**Action item:**
Emit only the lines from the line containing "orange square at (424, 560): moved 4 px down" through the last line of the entries, unchanged.

(Frame-by-frame shape edits)
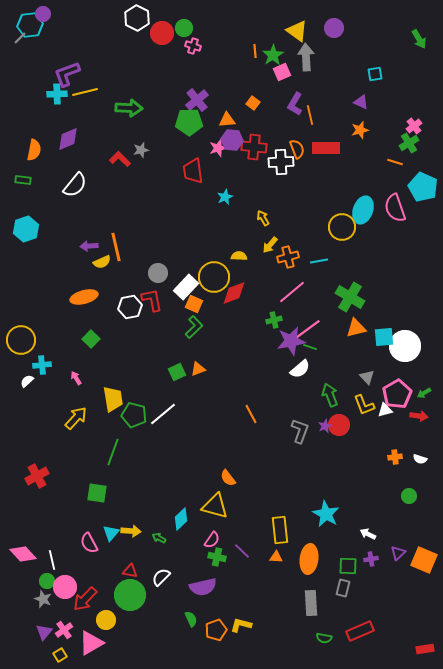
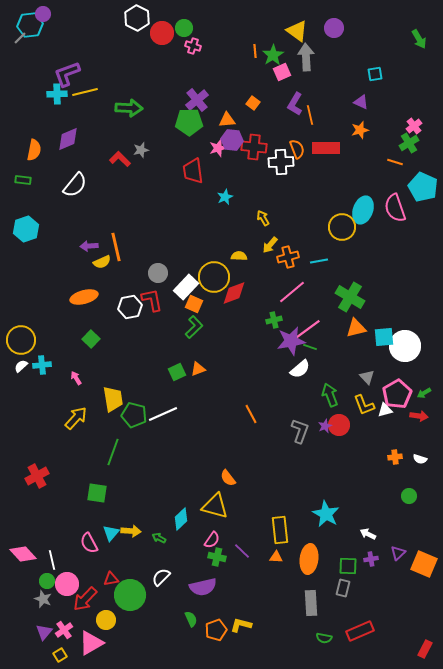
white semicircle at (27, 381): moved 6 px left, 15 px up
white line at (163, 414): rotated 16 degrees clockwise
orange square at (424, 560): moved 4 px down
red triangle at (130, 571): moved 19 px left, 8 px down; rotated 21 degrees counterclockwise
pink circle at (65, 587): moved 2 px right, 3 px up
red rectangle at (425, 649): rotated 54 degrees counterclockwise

**Exercise answer:**
orange square at (424, 560): moved 4 px down
red triangle at (130, 571): moved 19 px left, 8 px down; rotated 21 degrees counterclockwise
pink circle at (65, 587): moved 2 px right, 3 px up
red rectangle at (425, 649): rotated 54 degrees counterclockwise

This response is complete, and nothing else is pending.